→ What you need to do
In the entries below, filter for the word "none" and copy every matching line.

→ Materials provided
⁂
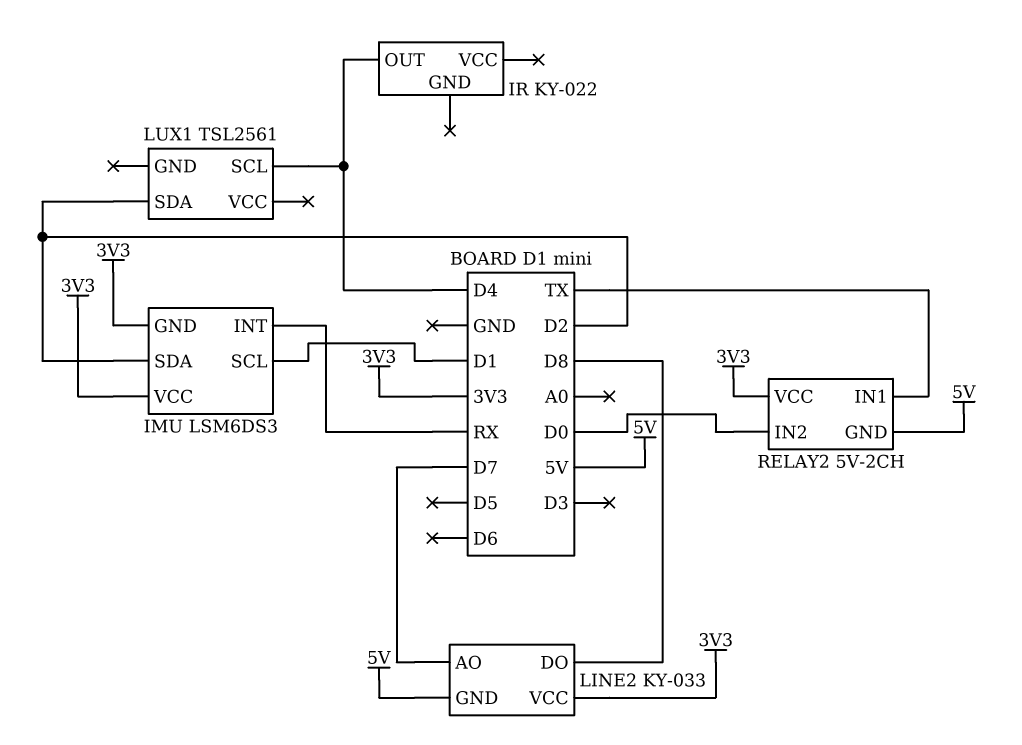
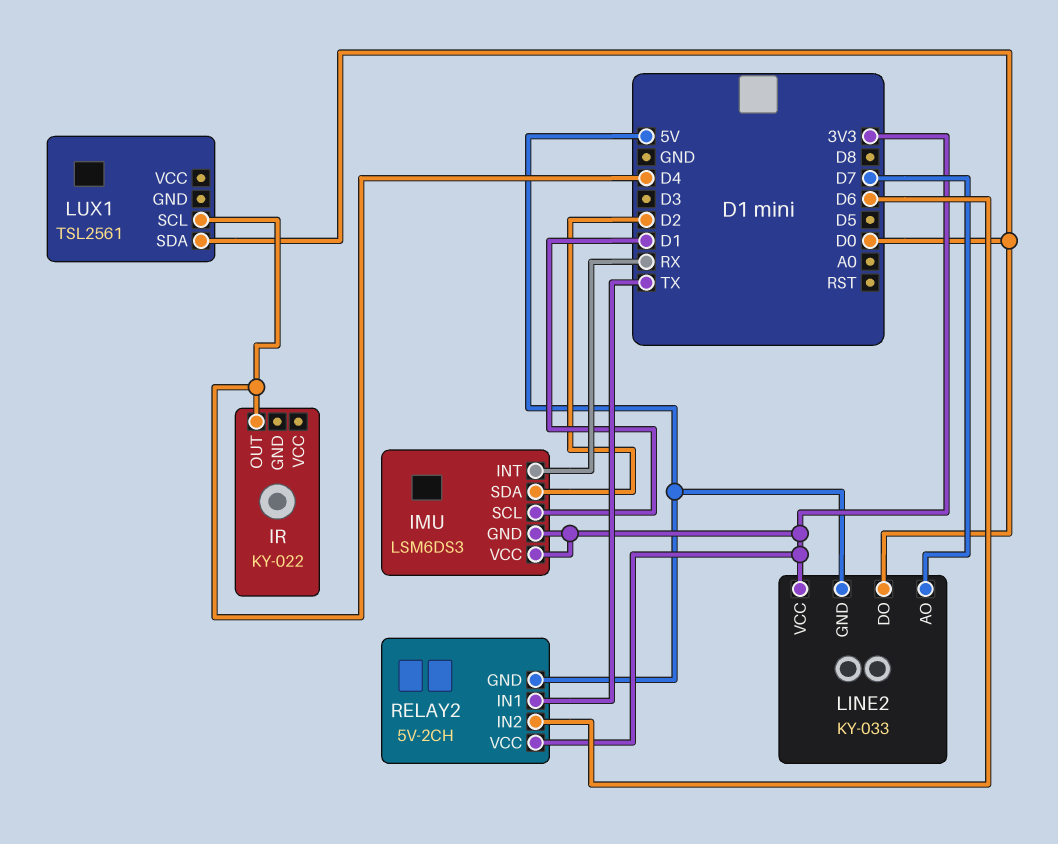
LINE2 pin DO: D8 -> D0
LUX1 pin SDA: D2 -> D0
RELAY2 pin IN2: D0 -> D6

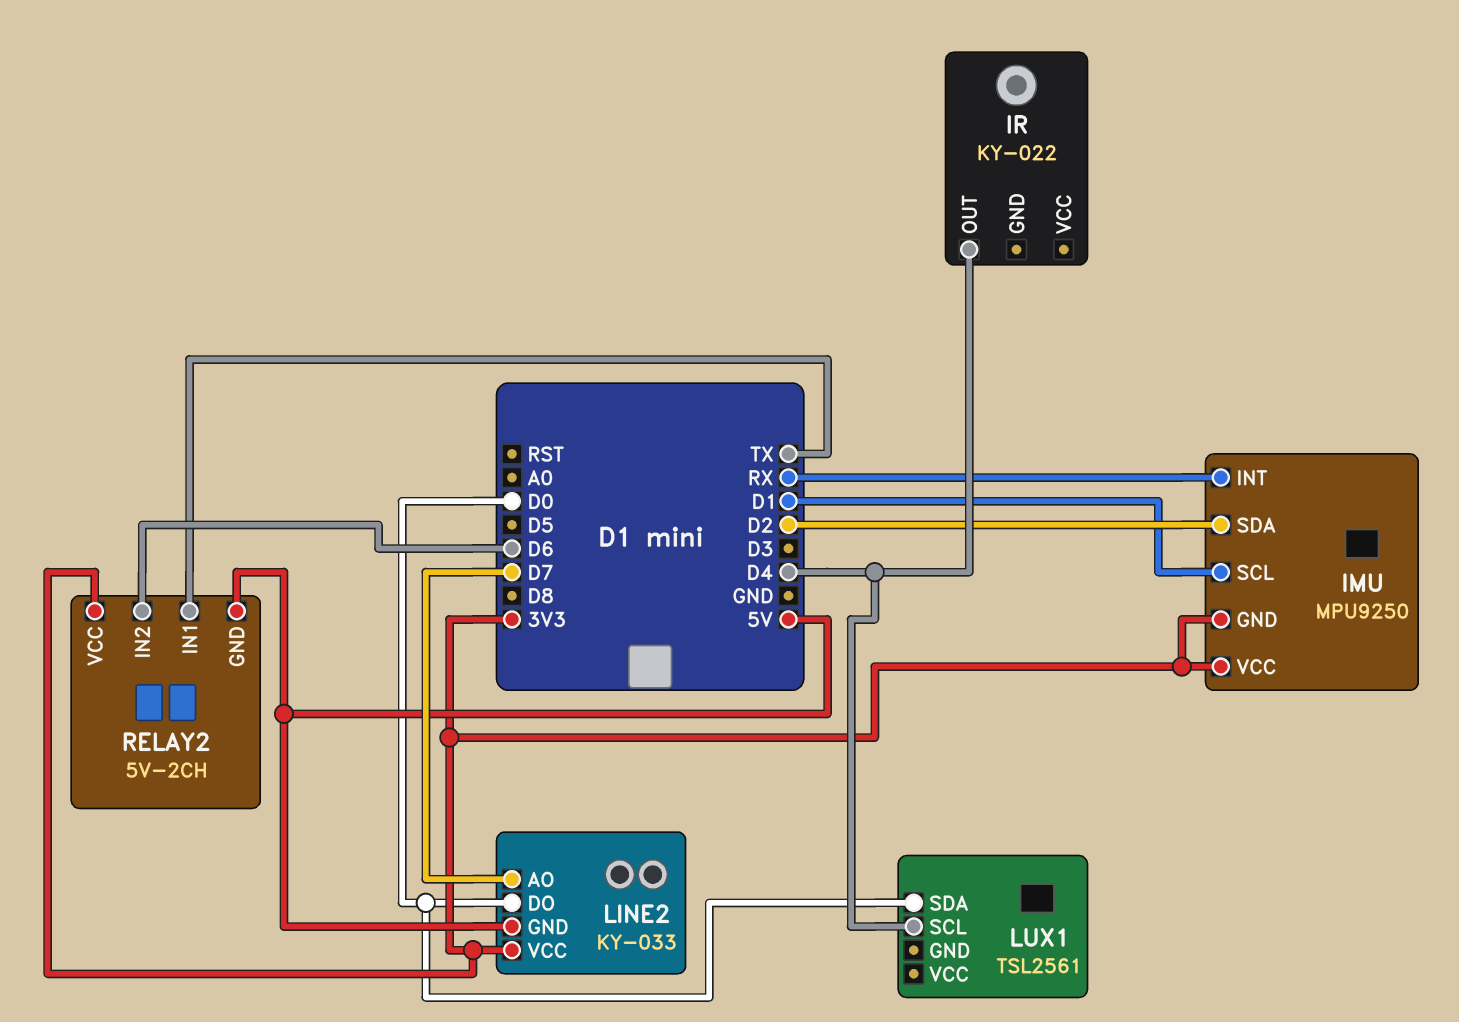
IMU: LSM6DS3 -> MPU9250

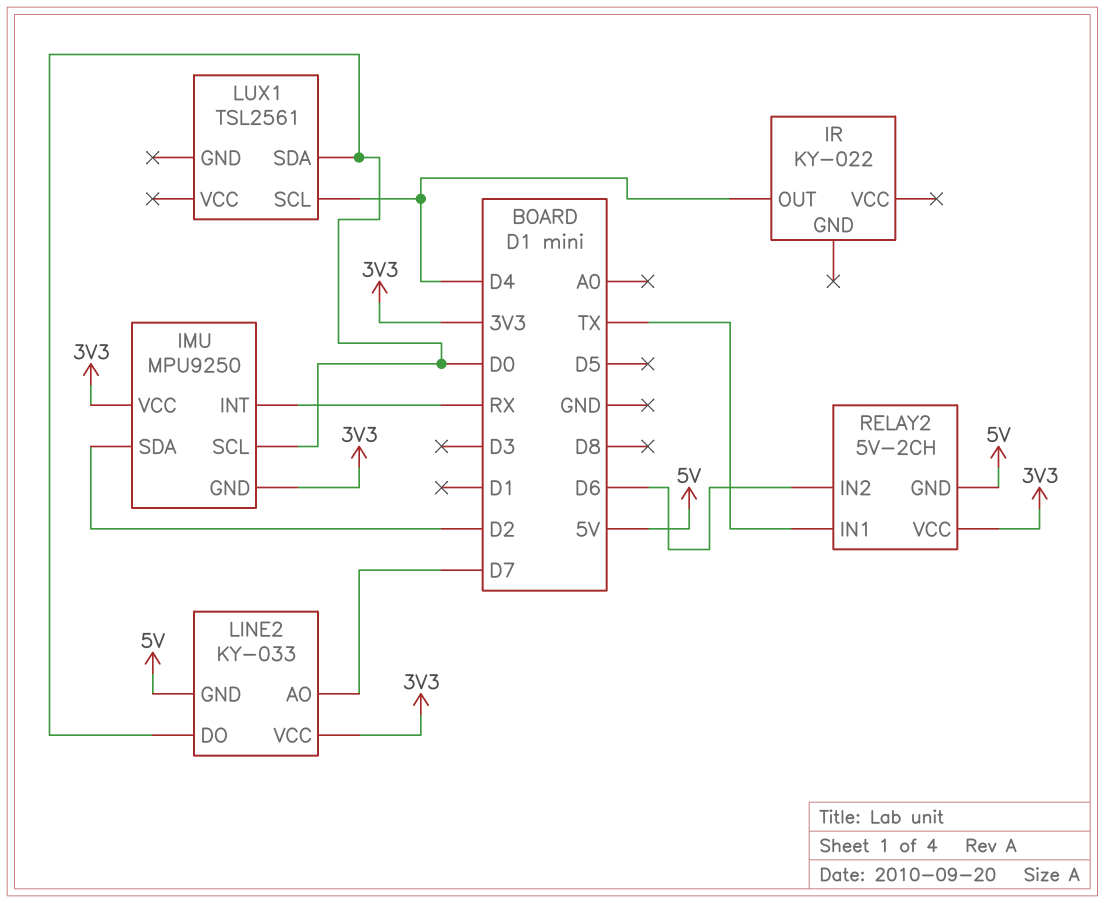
IMU pin SCL: D1 -> D0

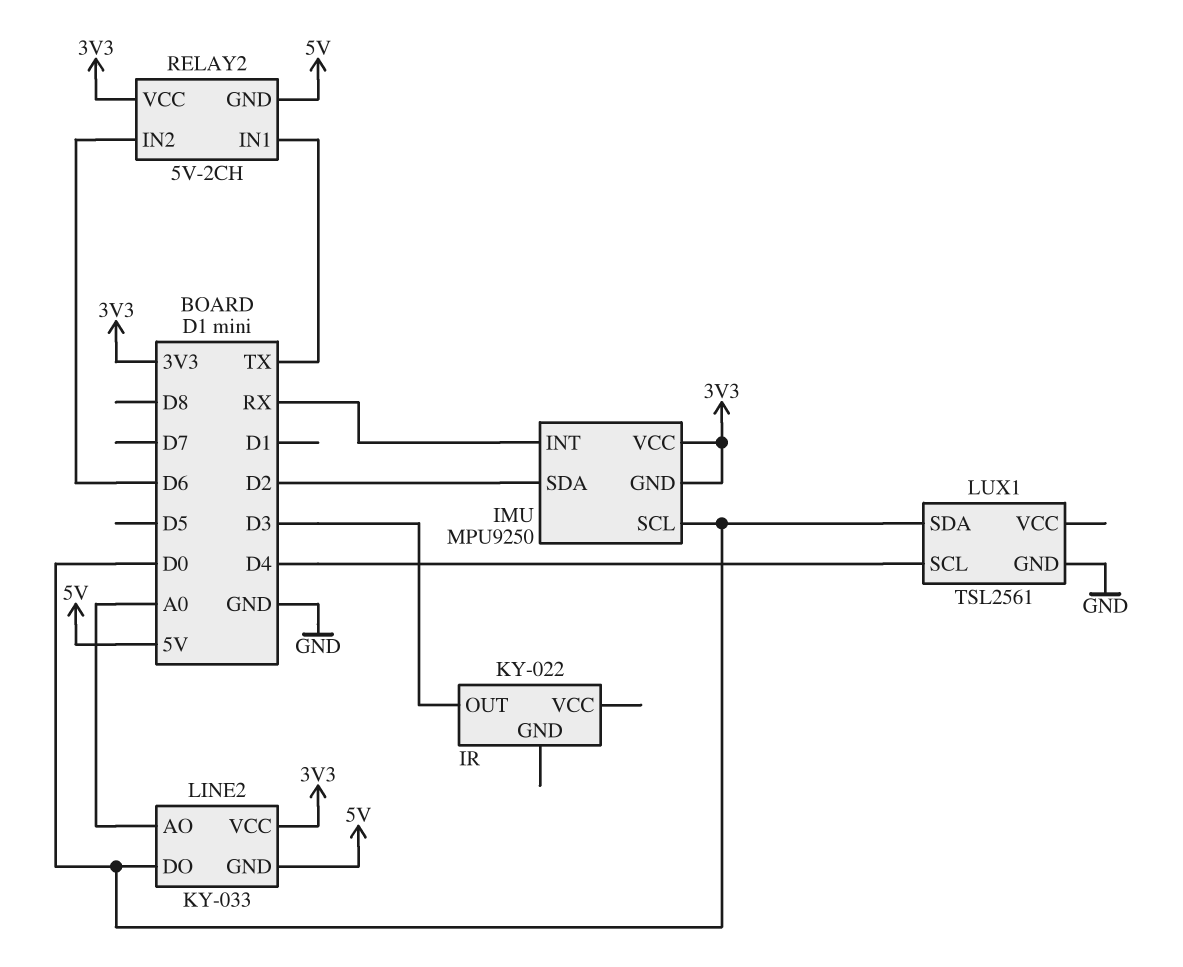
IR pin OUT: D4 -> D3
LINE2 pin AO: D7 -> A0
LUX1 pin GND: none -> GND

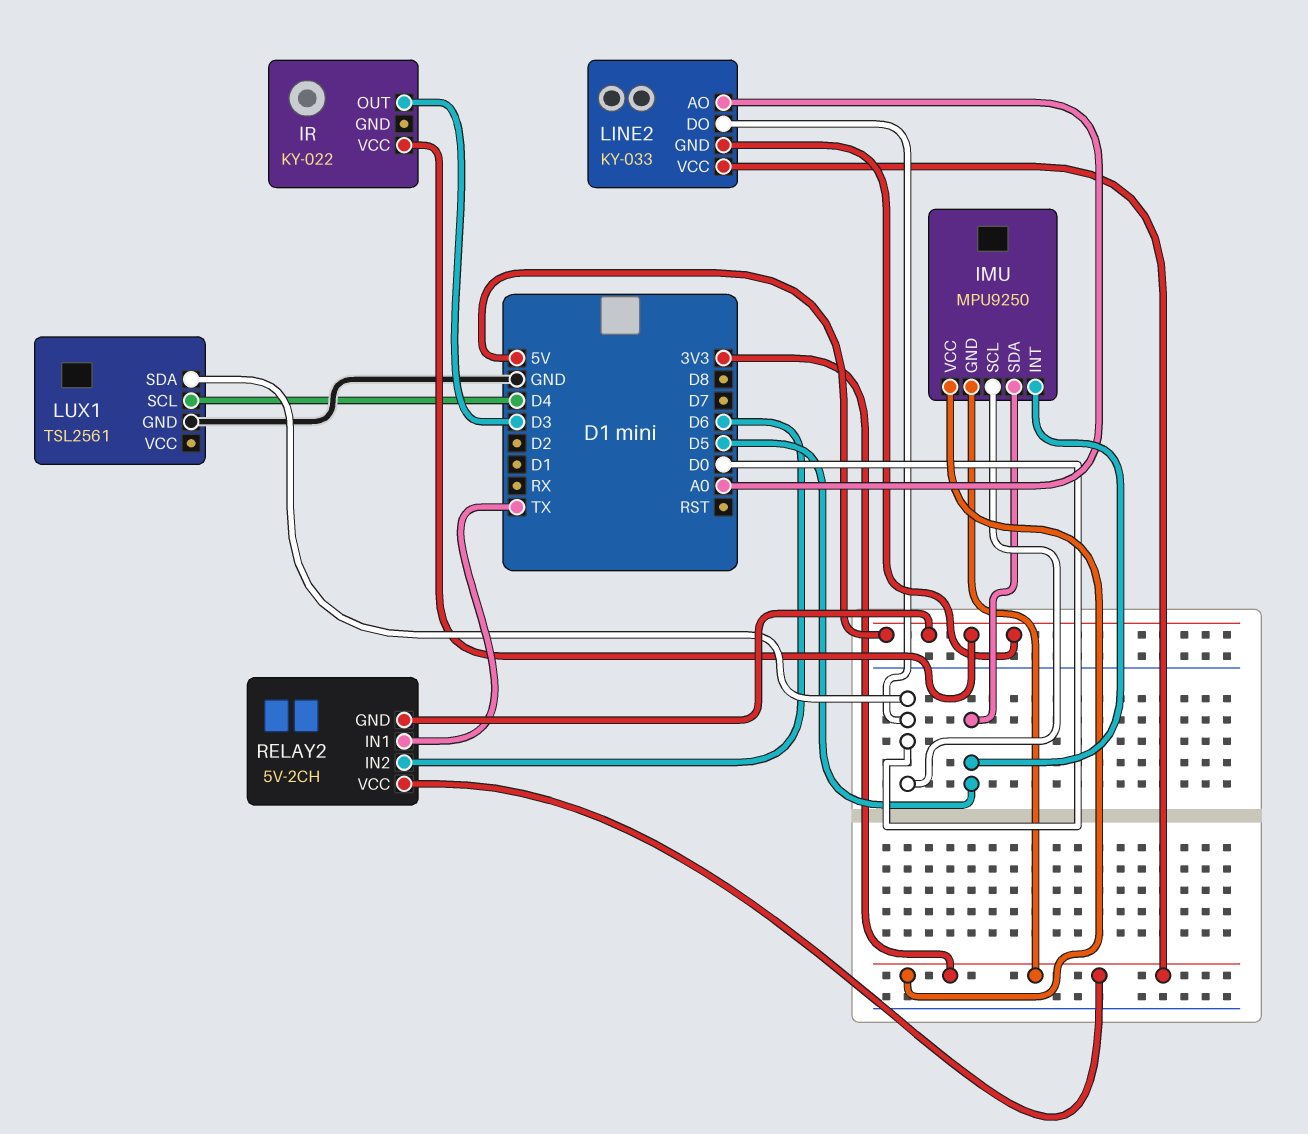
IMU pin INT: RX -> D5
IMU pin SDA: D2 -> D5
IR pin VCC: none -> 5V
⁂
→ Output for this task
LUX1 pin GND: none -> GND
IR pin VCC: none -> 5V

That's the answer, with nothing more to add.